**Exercise instructions:** Please transcribe every line of the items below word for word, leaving out the pictures.
╭─ Dataset rows
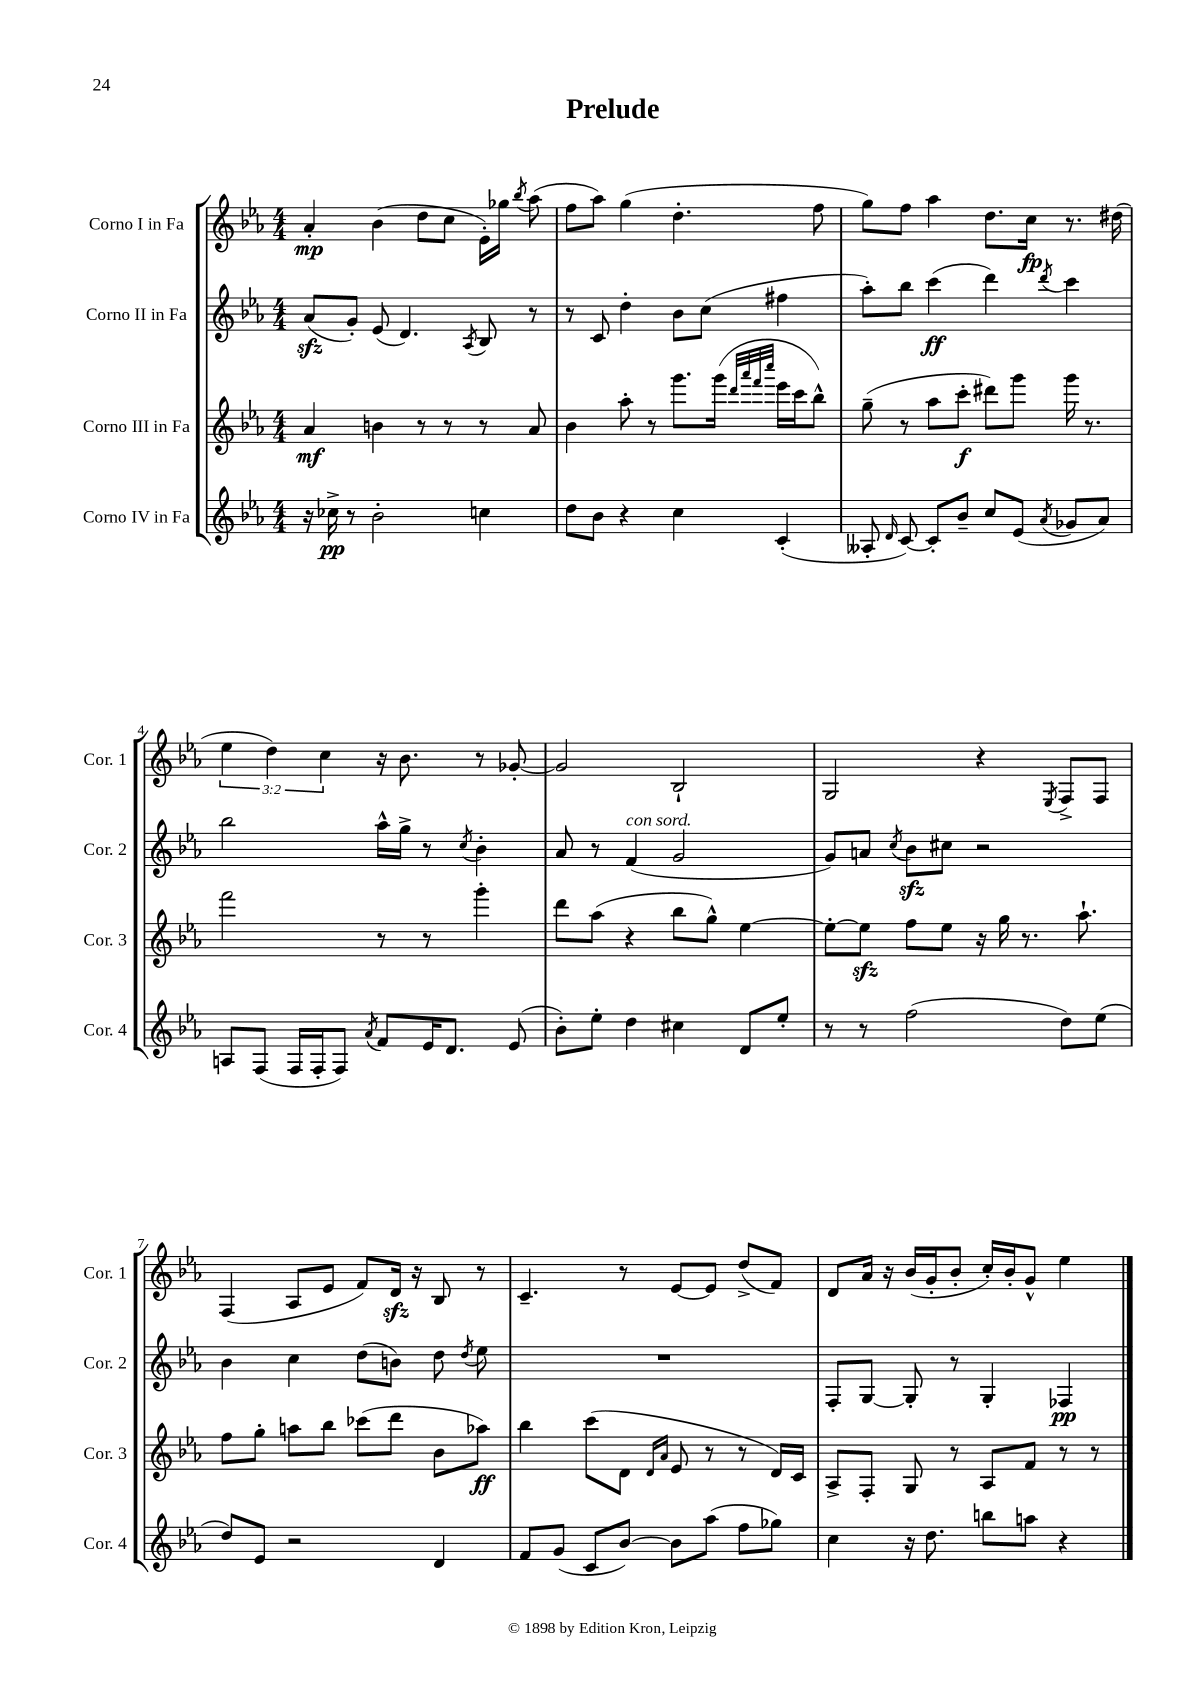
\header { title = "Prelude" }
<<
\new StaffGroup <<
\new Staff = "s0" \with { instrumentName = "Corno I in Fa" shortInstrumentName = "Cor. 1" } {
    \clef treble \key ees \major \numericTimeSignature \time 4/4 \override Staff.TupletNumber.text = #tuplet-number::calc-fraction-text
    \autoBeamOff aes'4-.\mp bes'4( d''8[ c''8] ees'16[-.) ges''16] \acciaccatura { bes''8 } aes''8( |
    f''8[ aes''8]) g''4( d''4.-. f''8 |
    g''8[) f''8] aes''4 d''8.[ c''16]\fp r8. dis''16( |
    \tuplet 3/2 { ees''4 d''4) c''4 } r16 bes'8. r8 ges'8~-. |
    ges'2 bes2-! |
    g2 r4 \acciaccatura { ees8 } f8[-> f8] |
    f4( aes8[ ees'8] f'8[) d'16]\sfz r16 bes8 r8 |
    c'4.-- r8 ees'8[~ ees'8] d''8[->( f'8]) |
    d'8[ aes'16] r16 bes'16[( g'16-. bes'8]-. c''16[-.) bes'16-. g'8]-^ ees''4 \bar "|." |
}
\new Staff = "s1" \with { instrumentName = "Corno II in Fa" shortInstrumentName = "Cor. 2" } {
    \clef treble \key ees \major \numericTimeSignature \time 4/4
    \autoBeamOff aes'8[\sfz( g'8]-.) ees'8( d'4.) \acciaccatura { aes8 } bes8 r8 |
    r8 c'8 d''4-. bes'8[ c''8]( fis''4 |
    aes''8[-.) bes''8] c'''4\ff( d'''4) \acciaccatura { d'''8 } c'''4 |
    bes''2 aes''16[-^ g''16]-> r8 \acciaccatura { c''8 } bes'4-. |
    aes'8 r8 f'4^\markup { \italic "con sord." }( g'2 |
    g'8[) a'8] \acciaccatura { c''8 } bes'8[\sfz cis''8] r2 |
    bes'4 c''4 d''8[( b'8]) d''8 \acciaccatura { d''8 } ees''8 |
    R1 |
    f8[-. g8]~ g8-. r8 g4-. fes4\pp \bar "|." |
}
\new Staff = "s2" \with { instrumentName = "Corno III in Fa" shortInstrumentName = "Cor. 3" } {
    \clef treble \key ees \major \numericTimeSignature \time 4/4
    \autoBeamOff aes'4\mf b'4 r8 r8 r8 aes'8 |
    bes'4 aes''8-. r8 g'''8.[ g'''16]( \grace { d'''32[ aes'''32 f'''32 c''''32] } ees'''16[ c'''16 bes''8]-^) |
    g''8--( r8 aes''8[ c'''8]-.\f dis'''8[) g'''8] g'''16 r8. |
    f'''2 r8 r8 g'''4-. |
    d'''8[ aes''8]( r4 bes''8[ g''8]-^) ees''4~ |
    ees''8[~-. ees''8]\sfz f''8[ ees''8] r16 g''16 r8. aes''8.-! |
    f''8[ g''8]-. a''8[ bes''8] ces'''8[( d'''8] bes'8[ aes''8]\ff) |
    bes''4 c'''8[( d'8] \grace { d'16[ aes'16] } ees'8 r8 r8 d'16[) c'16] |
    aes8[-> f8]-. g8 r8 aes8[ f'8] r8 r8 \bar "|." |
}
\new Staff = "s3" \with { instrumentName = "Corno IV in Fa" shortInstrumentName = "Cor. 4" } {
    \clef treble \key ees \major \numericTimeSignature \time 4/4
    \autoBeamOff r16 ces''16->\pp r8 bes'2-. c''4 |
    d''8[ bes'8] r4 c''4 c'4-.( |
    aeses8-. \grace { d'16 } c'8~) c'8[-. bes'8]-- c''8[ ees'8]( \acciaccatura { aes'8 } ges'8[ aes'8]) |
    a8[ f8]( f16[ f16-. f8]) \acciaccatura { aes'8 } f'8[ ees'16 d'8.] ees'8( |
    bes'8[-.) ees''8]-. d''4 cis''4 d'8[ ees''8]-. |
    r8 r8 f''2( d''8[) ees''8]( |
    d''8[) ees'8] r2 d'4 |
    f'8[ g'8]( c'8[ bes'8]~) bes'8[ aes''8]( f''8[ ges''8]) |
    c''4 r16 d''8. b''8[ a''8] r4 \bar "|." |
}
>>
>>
╰─
**Problem solution:**
\header { title = "Prelude" }
<<
\new StaffGroup <<
\new Staff = "s0" \with { instrumentName = "Corno I in Fa" shortInstrumentName = "Cor. 1" } {
    \clef treble \key ees \major \numericTimeSignature \time 4/4 \override Staff.TupletNumber.text = #tuplet-number::calc-fraction-text
    \autoBeamOff aes'4-.\mp bes'4( d''8[ c''8] ees'16[-.) ges''16] \acciaccatura { bes''8 } aes''8( |
    f''8[ aes''8]) g''4( d''4.-. f''8 |
    g''8[) f''8] aes''4 d''8.[ c''16]\fp r8. dis''16( |
    \tuplet 3/2 { ees''4 d''4) c''4 } r16 bes'8. r8 ges'8~-. |
    ges'2 bes2-! |
    g2 r4 \acciaccatura { ees8 } f8[-> f8] |
    f4( aes8[ ees'8] f'8[) d'16]\sfz r16 bes8 r8 |
    c'4.-- r8 ees'8[~ ees'8] d''8[->( f'8]) |
    d'8[ aes'16] r16 bes'16[( g'16-. bes'8]-. c''16[-.) bes'16-. g'8]-^ ees''4 \bar "|." |
}
\new Staff = "s1" \with { instrumentName = "Corno II in Fa" shortInstrumentName = "Cor. 2" } {
    \clef treble \key ees \major \numericTimeSignature \time 4/4
    \autoBeamOff aes'8[\sfz( g'8]-.) ees'8( d'4.) \acciaccatura { aes8 } bes8 r8 |
    r8 c'8 d''4-. bes'8[ c''8]( fis''4 |
    aes''8[-.) bes''8] c'''4\ff( d'''4) \acciaccatura { d'''8 } c'''4 |
    bes''2 aes''16[-^ g''16]-> r8 \acciaccatura { c''8 } bes'4-. |
    aes'8 r8 f'4^\markup { \italic "con sord." }( g'2 |
    g'8[) a'8] \acciaccatura { c''8 } bes'8[\sfz cis''8] r2 |
    bes'4 c''4 d''8[( b'8]) d''8 \acciaccatura { d''8 } ees''8 |
    R1 |
    f8[-. g8]~ g8-. r8 g4-. fes4\pp \bar "|." |
}
\new Staff = "s2" \with { instrumentName = "Corno III in Fa" shortInstrumentName = "Cor. 3" } {
    \clef treble \key ees \major \numericTimeSignature \time 4/4
    \autoBeamOff aes'4\mf b'4 r8 r8 r8 aes'8 |
    bes'4 aes''8-. r8 g'''8.[ g'''16]( \grace { d'''32[ aes'''32 f'''32 c''''32] } ees'''16[ c'''16 bes''8]-^) |
    g''8--( r8 aes''8[ c'''8]-.\f dis'''8[) g'''8] g'''16 r8. |
    f'''2 r8 r8 g'''4-. |
    d'''8[ aes''8]( r4 bes''8[ g''8]-^) ees''4~ |
    ees''8[~-. ees''8]\sfz f''8[ ees''8] r16 g''16 r8. aes''8.-! |
    f''8[ g''8]-. a''8[ bes''8] ces'''8[( d'''8] bes'8[ aes''8]\ff) |
    bes''4 c'''8[( d'8] \grace { d'16[ aes'16] } ees'8 r8 r8 d'16[) c'16] |
    aes8[-> f8]-. g8 r8 aes8[ f'8] r8 r8 \bar "|." |
}
\new Staff = "s3" \with { instrumentName = "Corno IV in Fa" shortInstrumentName = "Cor. 4" } {
    \clef treble \key ees \major \numericTimeSignature \time 4/4
    \autoBeamOff r16 ces''16->\pp r8 bes'2-. c''4 |
    d''8[ bes'8] r4 c''4 c'4-.( |
    aeses8-. \grace { d'16 } c'8~) c'8[-. bes'8]-- c''8[ ees'8]( \acciaccatura { aes'8 } ges'8[ aes'8]) |
    a8[ f8]( f16[ f16-. f8]) \acciaccatura { aes'8 } f'8[ ees'16 d'8.] ees'8( |
    bes'8[-.) ees''8]-. d''4 cis''4 d'8[ ees''8]-. |
    r8 r8 f''2( d''8[) ees''8]( |
    d''8[) ees'8] r2 d'4 |
    f'8[ g'8]( c'8[ bes'8]~) bes'8[ aes''8]( f''8[ ges''8]) |
    c''4 r16 d''8. b''8[ a''8] r4 \bar "|." |
}
>>
>>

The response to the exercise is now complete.